--- START ---
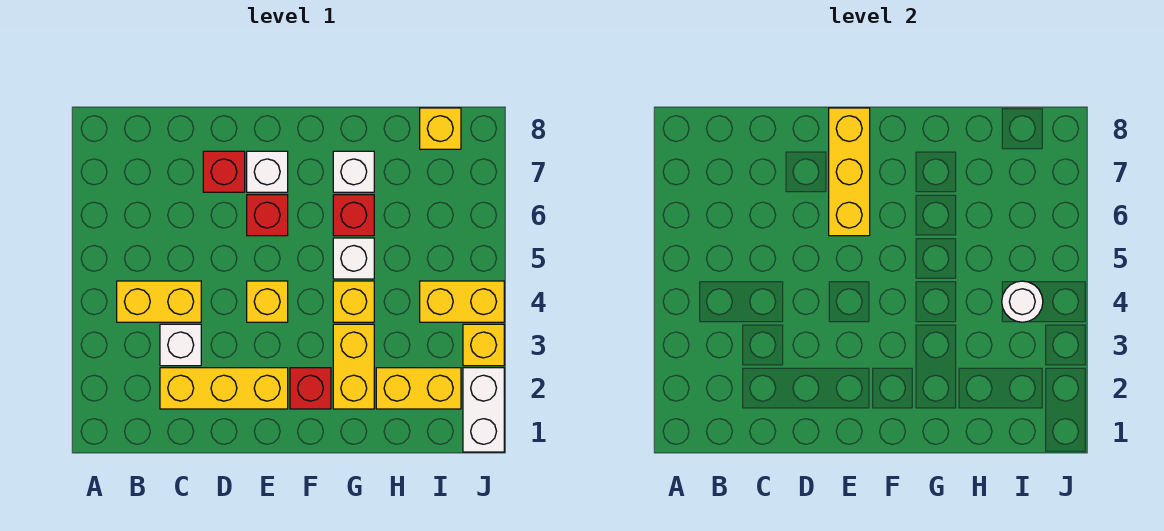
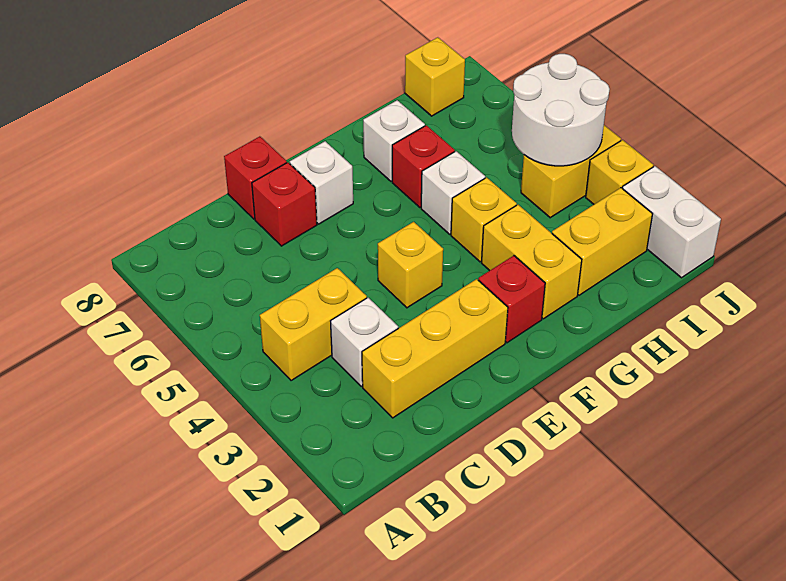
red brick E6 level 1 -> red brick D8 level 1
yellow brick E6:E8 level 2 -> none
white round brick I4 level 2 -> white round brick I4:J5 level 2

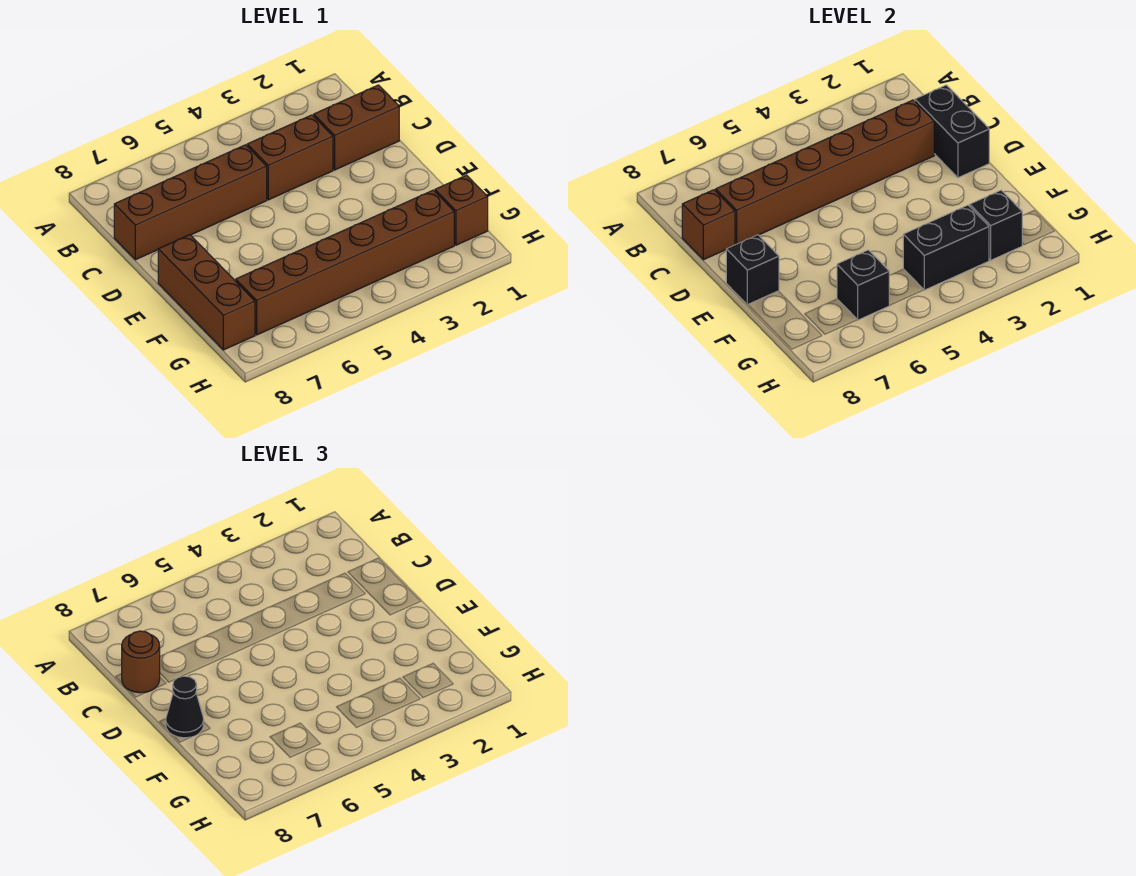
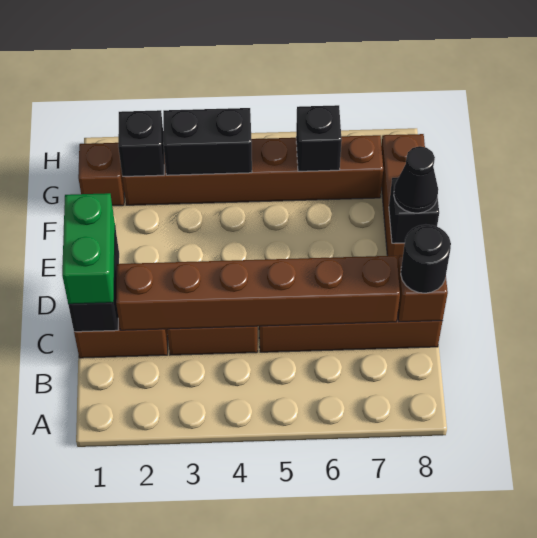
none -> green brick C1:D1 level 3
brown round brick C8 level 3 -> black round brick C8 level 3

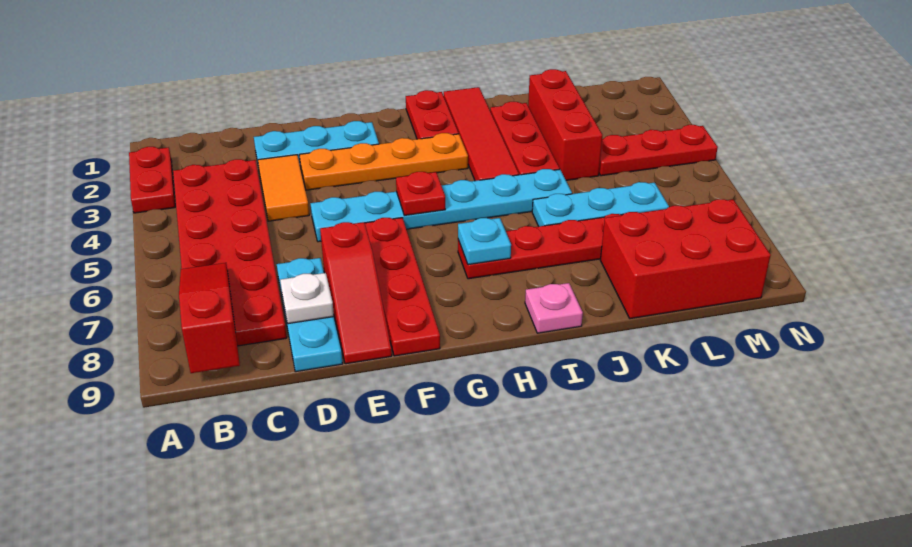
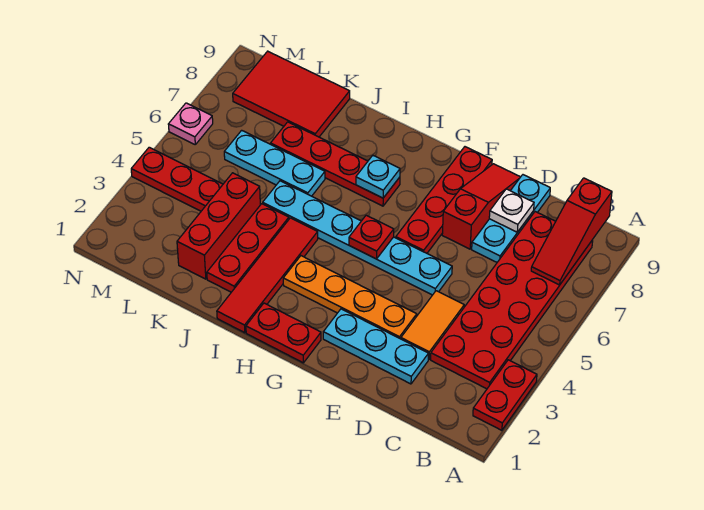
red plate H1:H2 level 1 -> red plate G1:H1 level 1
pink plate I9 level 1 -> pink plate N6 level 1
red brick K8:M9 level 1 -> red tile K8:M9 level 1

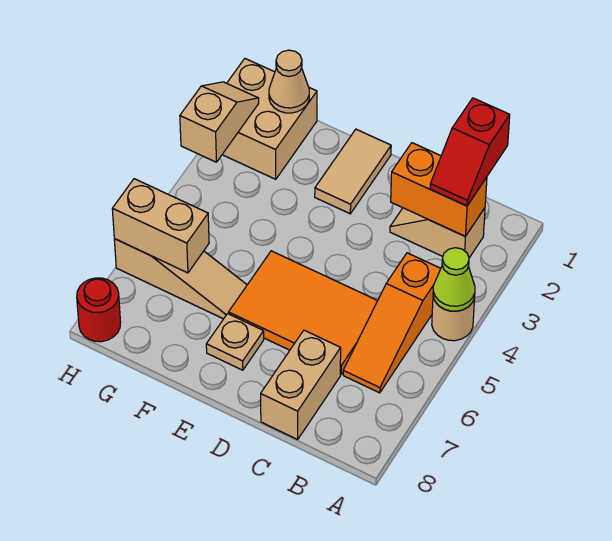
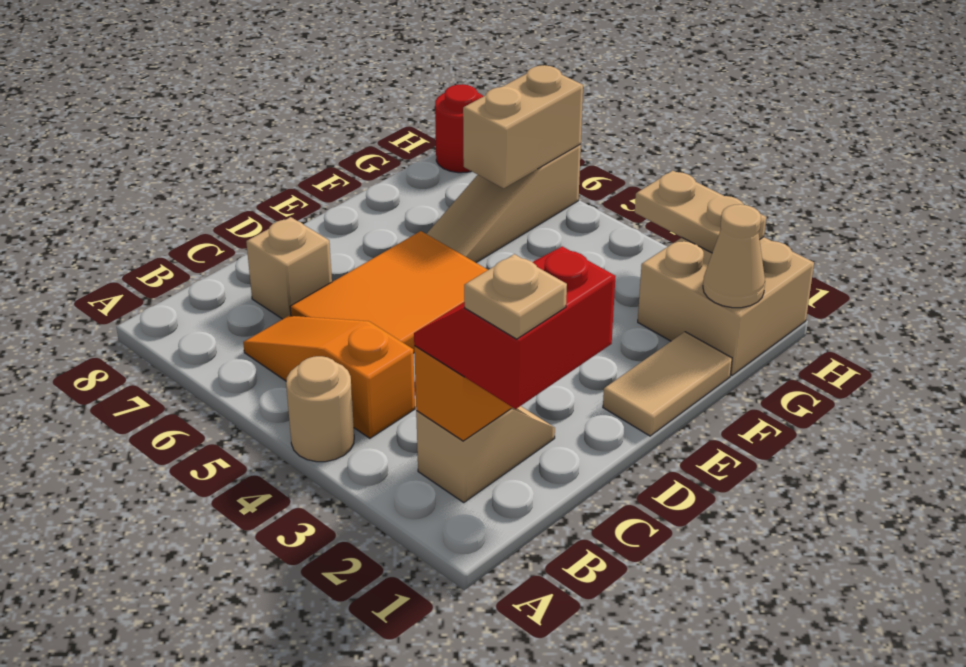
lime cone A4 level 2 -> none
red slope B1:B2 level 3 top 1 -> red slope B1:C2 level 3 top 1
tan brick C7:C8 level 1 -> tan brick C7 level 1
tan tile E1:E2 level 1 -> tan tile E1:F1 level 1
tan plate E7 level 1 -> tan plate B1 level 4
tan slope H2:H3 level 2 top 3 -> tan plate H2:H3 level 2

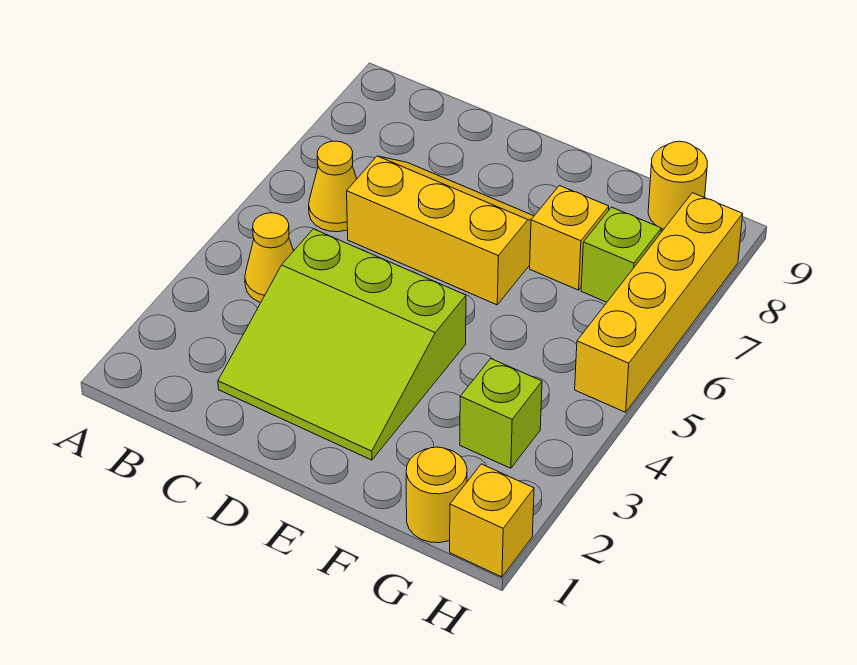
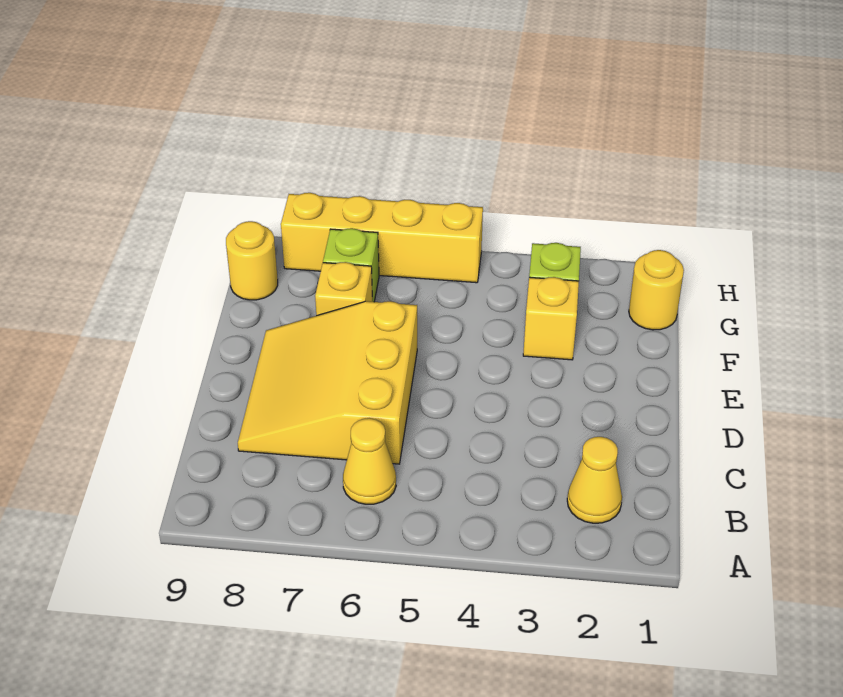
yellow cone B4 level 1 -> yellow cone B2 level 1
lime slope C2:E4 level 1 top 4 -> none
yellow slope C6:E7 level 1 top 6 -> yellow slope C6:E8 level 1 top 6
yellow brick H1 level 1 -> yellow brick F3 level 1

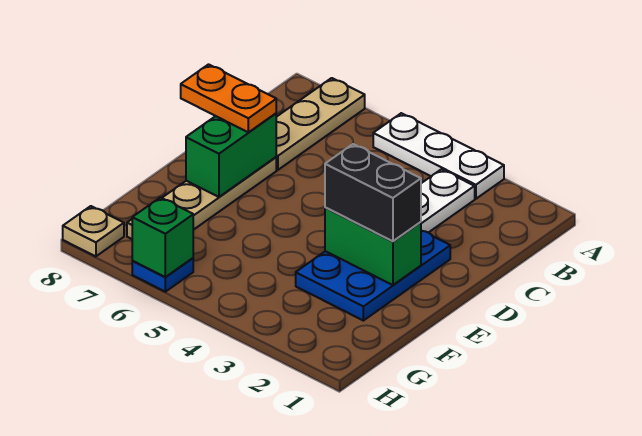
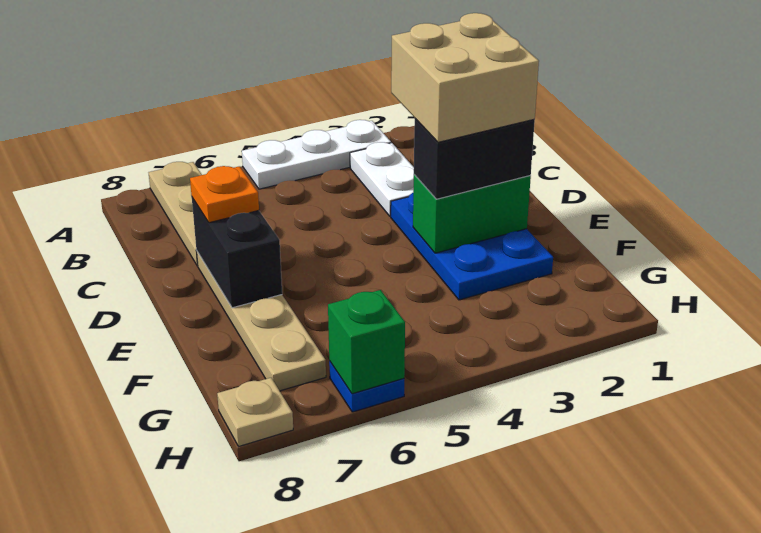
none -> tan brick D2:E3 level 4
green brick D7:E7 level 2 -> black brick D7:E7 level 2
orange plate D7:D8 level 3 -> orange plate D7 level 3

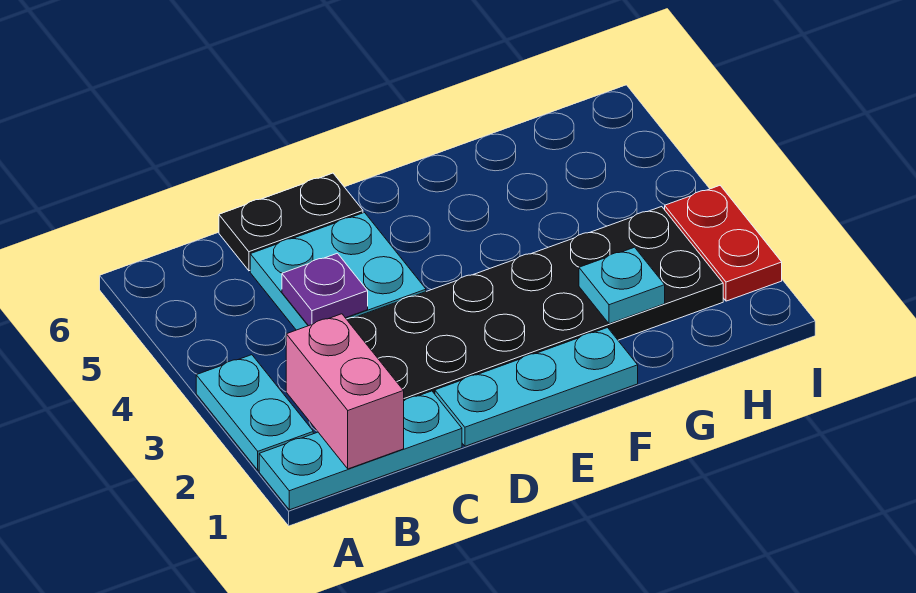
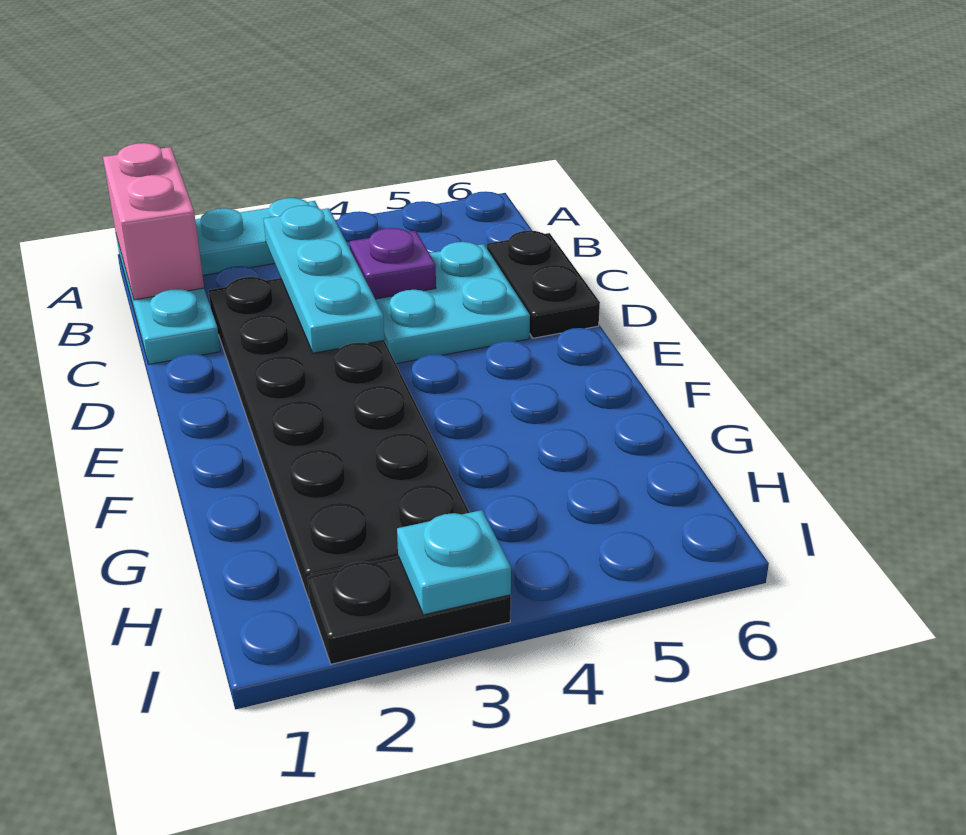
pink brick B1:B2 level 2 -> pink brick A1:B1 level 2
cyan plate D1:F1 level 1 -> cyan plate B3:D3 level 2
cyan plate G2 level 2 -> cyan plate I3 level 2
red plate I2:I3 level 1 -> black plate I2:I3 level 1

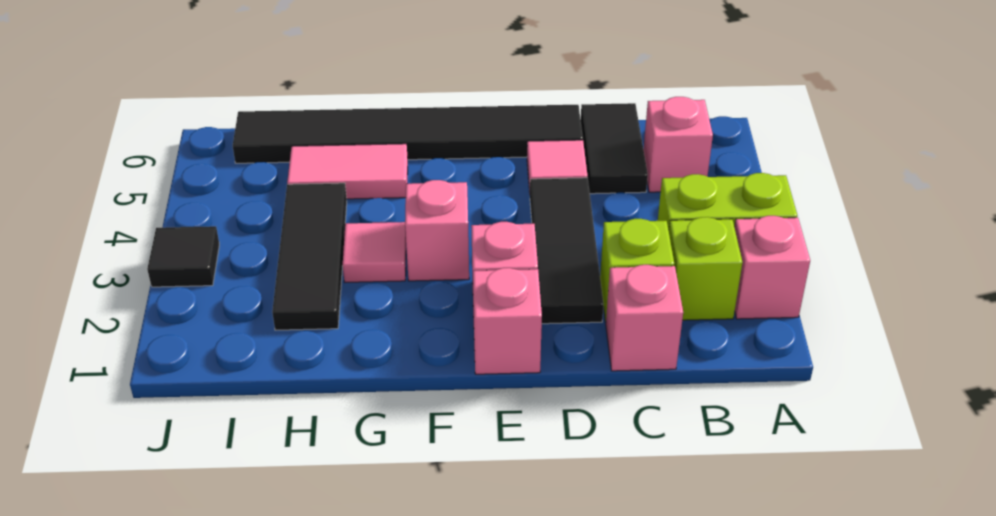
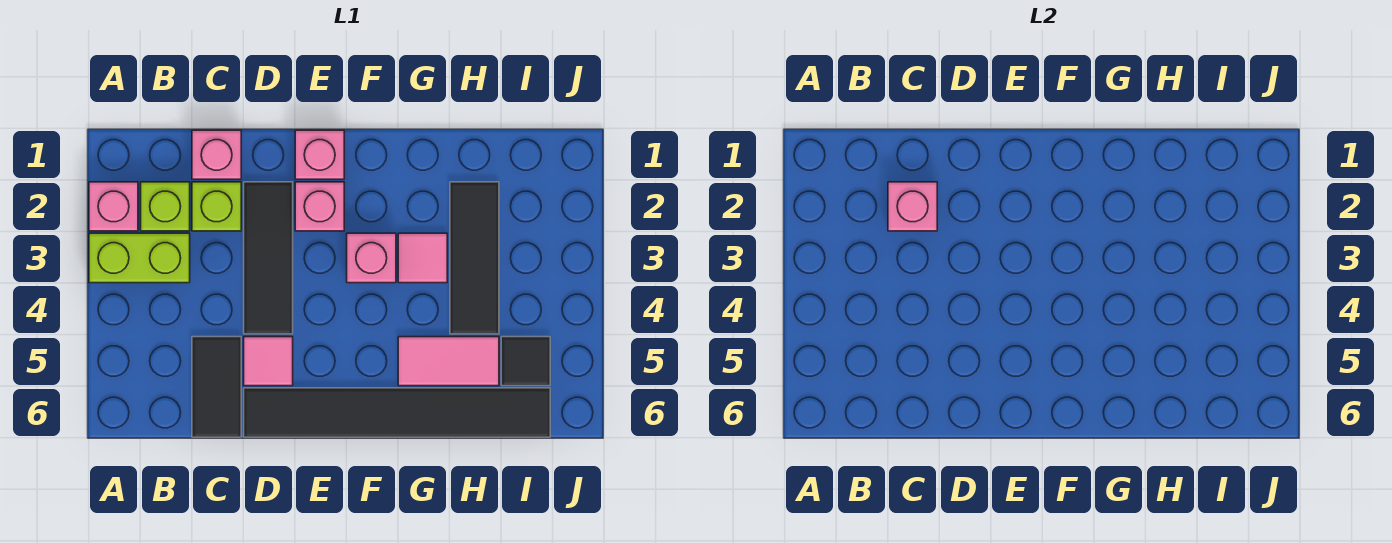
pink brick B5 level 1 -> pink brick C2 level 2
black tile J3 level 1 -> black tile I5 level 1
--- END ---
The expected output is an exact retyping of the lines from the line with "orange plate D7:D8" through the last line of the data, with both ends kept and the pictures dropped.

Answer space:
orange plate D7:D8 level 3 -> orange plate D7 level 3

pink brick B1:B2 level 2 -> pink brick A1:B1 level 2
cyan plate D1:F1 level 1 -> cyan plate B3:D3 level 2
cyan plate G2 level 2 -> cyan plate I3 level 2
red plate I2:I3 level 1 -> black plate I2:I3 level 1

pink brick B5 level 1 -> pink brick C2 level 2
black tile J3 level 1 -> black tile I5 level 1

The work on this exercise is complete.